◆ TASK REQUIREMENTS: Would you print all of the entries word for word?

[Data excerpts]
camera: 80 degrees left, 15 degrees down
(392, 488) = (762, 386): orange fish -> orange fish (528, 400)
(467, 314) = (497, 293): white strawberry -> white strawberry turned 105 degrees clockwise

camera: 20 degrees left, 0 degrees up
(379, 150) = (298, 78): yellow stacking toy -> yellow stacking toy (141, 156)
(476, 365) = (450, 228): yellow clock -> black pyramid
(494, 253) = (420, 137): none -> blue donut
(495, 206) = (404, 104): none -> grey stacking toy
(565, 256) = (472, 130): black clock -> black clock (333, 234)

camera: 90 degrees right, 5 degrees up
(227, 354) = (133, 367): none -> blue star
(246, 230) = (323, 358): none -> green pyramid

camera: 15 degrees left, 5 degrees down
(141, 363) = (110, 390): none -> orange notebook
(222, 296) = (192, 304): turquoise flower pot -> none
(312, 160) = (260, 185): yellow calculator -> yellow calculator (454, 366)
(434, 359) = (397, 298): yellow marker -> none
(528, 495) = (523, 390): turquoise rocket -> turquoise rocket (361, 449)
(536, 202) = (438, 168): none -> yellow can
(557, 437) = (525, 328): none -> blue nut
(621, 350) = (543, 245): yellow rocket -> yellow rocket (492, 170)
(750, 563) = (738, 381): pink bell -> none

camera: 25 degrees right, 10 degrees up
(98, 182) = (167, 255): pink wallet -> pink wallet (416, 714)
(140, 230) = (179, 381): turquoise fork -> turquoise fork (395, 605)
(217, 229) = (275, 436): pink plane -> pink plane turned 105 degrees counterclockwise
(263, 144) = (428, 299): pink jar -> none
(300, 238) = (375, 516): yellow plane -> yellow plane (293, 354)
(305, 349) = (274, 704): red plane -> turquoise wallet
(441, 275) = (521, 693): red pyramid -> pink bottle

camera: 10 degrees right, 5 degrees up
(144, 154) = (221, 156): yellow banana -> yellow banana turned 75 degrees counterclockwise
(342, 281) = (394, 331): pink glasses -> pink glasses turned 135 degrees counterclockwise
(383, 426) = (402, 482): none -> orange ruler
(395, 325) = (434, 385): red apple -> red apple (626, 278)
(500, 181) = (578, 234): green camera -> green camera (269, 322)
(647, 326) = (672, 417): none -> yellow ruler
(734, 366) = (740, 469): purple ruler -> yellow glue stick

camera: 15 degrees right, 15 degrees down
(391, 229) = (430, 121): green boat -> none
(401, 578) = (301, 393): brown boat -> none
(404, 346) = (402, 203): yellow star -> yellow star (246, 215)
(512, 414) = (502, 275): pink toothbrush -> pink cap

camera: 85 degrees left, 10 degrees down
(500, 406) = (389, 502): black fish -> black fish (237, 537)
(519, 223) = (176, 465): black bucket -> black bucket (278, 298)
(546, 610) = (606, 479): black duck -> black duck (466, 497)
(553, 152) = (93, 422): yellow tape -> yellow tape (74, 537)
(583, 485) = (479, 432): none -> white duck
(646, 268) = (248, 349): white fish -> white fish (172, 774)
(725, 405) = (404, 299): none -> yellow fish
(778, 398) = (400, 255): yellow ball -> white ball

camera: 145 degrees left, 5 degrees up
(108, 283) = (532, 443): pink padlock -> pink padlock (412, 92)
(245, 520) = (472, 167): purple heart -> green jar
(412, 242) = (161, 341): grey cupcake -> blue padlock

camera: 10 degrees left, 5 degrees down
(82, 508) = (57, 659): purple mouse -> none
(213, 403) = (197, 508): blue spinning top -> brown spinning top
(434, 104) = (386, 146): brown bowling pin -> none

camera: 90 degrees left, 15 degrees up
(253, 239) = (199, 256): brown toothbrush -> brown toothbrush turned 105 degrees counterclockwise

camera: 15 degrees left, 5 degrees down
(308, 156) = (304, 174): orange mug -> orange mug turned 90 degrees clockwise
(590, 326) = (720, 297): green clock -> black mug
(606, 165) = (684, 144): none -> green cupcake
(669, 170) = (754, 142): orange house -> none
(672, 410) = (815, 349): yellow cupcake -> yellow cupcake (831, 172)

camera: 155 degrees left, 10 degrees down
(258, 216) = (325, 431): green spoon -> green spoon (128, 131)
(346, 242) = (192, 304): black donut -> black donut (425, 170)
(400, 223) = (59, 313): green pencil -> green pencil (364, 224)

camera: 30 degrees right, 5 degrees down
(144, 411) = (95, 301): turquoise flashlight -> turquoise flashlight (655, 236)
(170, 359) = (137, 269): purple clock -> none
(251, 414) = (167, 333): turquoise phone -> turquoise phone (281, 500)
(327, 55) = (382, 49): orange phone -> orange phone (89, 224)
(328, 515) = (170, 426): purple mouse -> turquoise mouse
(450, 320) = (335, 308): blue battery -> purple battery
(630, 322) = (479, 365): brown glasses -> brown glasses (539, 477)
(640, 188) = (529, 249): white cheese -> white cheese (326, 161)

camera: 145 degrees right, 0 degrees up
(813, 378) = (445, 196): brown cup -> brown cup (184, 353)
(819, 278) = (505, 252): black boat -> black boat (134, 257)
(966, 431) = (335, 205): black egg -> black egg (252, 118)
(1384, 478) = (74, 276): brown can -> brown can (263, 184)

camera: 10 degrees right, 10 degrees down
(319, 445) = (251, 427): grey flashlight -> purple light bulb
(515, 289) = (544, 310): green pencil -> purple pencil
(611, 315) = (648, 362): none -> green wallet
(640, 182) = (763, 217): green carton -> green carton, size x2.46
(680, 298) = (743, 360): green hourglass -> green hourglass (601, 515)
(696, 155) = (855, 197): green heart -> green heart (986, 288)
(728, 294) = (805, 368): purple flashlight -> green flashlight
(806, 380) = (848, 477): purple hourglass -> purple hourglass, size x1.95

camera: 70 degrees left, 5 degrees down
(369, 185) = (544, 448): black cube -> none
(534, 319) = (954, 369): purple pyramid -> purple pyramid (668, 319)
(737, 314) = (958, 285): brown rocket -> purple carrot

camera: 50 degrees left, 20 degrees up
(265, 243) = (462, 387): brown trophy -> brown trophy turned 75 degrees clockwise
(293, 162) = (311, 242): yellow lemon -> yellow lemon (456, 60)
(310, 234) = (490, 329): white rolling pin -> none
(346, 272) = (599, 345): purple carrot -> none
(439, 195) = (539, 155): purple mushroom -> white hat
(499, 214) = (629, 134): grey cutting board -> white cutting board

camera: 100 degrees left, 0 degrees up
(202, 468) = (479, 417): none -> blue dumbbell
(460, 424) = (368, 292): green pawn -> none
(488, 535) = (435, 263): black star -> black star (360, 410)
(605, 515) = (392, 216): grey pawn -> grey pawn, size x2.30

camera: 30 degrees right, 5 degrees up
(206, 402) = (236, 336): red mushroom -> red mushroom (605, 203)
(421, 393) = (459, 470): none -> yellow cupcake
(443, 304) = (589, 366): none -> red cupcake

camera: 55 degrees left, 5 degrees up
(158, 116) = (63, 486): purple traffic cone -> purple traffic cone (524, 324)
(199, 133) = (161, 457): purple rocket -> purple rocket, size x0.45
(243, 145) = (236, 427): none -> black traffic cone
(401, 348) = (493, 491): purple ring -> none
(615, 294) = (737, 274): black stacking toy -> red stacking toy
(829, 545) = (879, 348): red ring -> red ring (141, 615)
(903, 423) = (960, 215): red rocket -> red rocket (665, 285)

◆ RESULT OF THE TASK:
camera: 80 degrees left, 15 degrees down
(392, 488) = (762, 386): orange fish -> orange fish (528, 400)
(467, 314) = (497, 293): white strawberry -> white strawberry turned 105 degrees clockwise

camera: 20 degrees left, 0 degrees up
(379, 150) = (298, 78): yellow stacking toy -> yellow stacking toy (141, 156)
(476, 365) = (450, 228): yellow clock -> black pyramid
(494, 253) = (420, 137): none -> blue donut
(495, 206) = (404, 104): none -> grey stacking toy
(565, 256) = (472, 130): black clock -> black clock (333, 234)

camera: 90 degrees right, 5 degrees up
(227, 354) = (133, 367): none -> blue star
(246, 230) = (323, 358): none -> green pyramid

camera: 15 degrees left, 5 degrees down
(141, 363) = (110, 390): none -> orange notebook
(222, 296) = (192, 304): turquoise flower pot -> none
(312, 160) = (260, 185): yellow calculator -> yellow calculator (454, 366)
(434, 359) = (397, 298): yellow marker -> none
(528, 495) = (523, 390): turquoise rocket -> turquoise rocket (361, 449)
(536, 202) = (438, 168): none -> yellow can
(557, 437) = (525, 328): none -> blue nut
(621, 350) = (543, 245): yellow rocket -> yellow rocket (492, 170)
(750, 563) = (738, 381): pink bell -> none

camera: 25 degrees right, 10 degrees up
(98, 182) = (167, 255): pink wallet -> pink wallet (416, 714)
(140, 230) = (179, 381): turquoise fork -> turquoise fork (395, 605)
(217, 229) = (275, 436): pink plane -> pink plane turned 105 degrees counterclockwise
(263, 144) = (428, 299): pink jar -> none
(300, 238) = (375, 516): yellow plane -> yellow plane (293, 354)
(305, 349) = (274, 704): red plane -> turquoise wallet
(441, 275) = (521, 693): red pyramid -> pink bottle

camera: 10 degrees right, 5 degrees up
(144, 154) = (221, 156): yellow banana -> yellow banana turned 75 degrees counterclockwise
(342, 281) = (394, 331): pink glasses -> pink glasses turned 135 degrees counterclockwise
(383, 426) = (402, 482): none -> orange ruler
(395, 325) = (434, 385): red apple -> red apple (626, 278)
(500, 181) = (578, 234): green camera -> green camera (269, 322)
(647, 326) = (672, 417): none -> yellow ruler
(734, 366) = (740, 469): purple ruler -> yellow glue stick

camera: 15 degrees right, 15 degrees down
(391, 229) = (430, 121): green boat -> none
(401, 578) = (301, 393): brown boat -> none
(404, 346) = (402, 203): yellow star -> yellow star (246, 215)
(512, 414) = (502, 275): pink toothbrush -> pink cap

camera: 85 degrees left, 10 degrees down
(500, 406) = (389, 502): black fish -> black fish (237, 537)
(519, 223) = (176, 465): black bucket -> black bucket (278, 298)
(546, 610) = (606, 479): black duck -> black duck (466, 497)
(553, 152) = (93, 422): yellow tape -> yellow tape (74, 537)
(583, 485) = (479, 432): none -> white duck
(646, 268) = (248, 349): white fish -> white fish (172, 774)
(725, 405) = (404, 299): none -> yellow fish
(778, 398) = (400, 255): yellow ball -> white ball

camera: 145 degrees left, 5 degrees up
(108, 283) = (532, 443): pink padlock -> pink padlock (412, 92)
(245, 520) = (472, 167): purple heart -> green jar
(412, 242) = (161, 341): grey cupcake -> blue padlock

camera: 10 degrees left, 5 degrees down
(82, 508) = (57, 659): purple mouse -> none
(213, 403) = (197, 508): blue spinning top -> brown spinning top
(434, 104) = (386, 146): brown bowling pin -> none

camera: 90 degrees left, 15 degrees up
(253, 239) = (199, 256): brown toothbrush -> brown toothbrush turned 105 degrees counterclockwise

camera: 15 degrees left, 5 degrees down
(308, 156) = (304, 174): orange mug -> orange mug turned 90 degrees clockwise
(590, 326) = (720, 297): green clock -> black mug
(606, 165) = (684, 144): none -> green cupcake
(669, 170) = (754, 142): orange house -> none
(672, 410) = (815, 349): yellow cupcake -> yellow cupcake (831, 172)

camera: 155 degrees left, 10 degrees down
(258, 216) = (325, 431): green spoon -> green spoon (128, 131)
(346, 242) = (192, 304): black donut -> black donut (425, 170)
(400, 223) = (59, 313): green pencil -> green pencil (364, 224)

camera: 30 degrees right, 5 degrees down
(144, 411) = (95, 301): turquoise flashlight -> turquoise flashlight (655, 236)
(170, 359) = (137, 269): purple clock -> none
(251, 414) = (167, 333): turquoise phone -> turquoise phone (281, 500)
(327, 55) = (382, 49): orange phone -> orange phone (89, 224)
(328, 515) = (170, 426): purple mouse -> turquoise mouse
(450, 320) = (335, 308): blue battery -> purple battery
(630, 322) = (479, 365): brown glasses -> brown glasses (539, 477)
(640, 188) = (529, 249): white cheese -> white cheese (326, 161)

camera: 145 degrees right, 0 degrees up
(813, 378) = (445, 196): brown cup -> brown cup (184, 353)
(819, 278) = (505, 252): black boat -> black boat (134, 257)
(966, 431) = (335, 205): black egg -> black egg (252, 118)
(1384, 478) = (74, 276): brown can -> brown can (263, 184)

camera: 10 degrees right, 10 degrees down
(319, 445) = (251, 427): grey flashlight -> purple light bulb
(515, 289) = (544, 310): green pencil -> purple pencil
(611, 315) = (648, 362): none -> green wallet
(640, 182) = (763, 217): green carton -> green carton, size x2.46
(680, 298) = (743, 360): green hourglass -> green hourglass (601, 515)
(696, 155) = (855, 197): green heart -> green heart (986, 288)
(728, 294) = (805, 368): purple flashlight -> green flashlight
(806, 380) = (848, 477): purple hourglass -> purple hourglass, size x1.95

camera: 70 degrees left, 5 degrees down
(369, 185) = (544, 448): black cube -> none
(534, 319) = (954, 369): purple pyramid -> purple pyramid (668, 319)
(737, 314) = (958, 285): brown rocket -> purple carrot

camera: 50 degrees left, 20 degrees up
(265, 243) = (462, 387): brown trophy -> brown trophy turned 75 degrees clockwise
(293, 162) = (311, 242): yellow lemon -> yellow lemon (456, 60)
(310, 234) = (490, 329): white rolling pin -> none
(346, 272) = (599, 345): purple carrot -> none
(439, 195) = (539, 155): purple mushroom -> white hat
(499, 214) = (629, 134): grey cutting board -> white cutting board

camera: 100 degrees left, 0 degrees up
(202, 468) = (479, 417): none -> blue dumbbell
(460, 424) = (368, 292): green pawn -> none
(488, 535) = (435, 263): black star -> black star (360, 410)
(605, 515) = (392, 216): grey pawn -> grey pawn, size x2.30

camera: 30 degrees right, 5 degrees up
(206, 402) = (236, 336): red mushroom -> red mushroom (605, 203)
(421, 393) = (459, 470): none -> yellow cupcake
(443, 304) = (589, 366): none -> red cupcake

camera: 55 degrees left, 5 degrees up
(158, 116) = (63, 486): purple traffic cone -> purple traffic cone (524, 324)
(199, 133) = (161, 457): purple rocket -> purple rocket, size x0.45
(243, 145) = (236, 427): none -> black traffic cone
(401, 348) = (493, 491): purple ring -> none
(615, 294) = (737, 274): black stacking toy -> red stacking toy
(829, 545) = (879, 348): red ring -> red ring (141, 615)
(903, 423) = (960, 215): red rocket -> red rocket (665, 285)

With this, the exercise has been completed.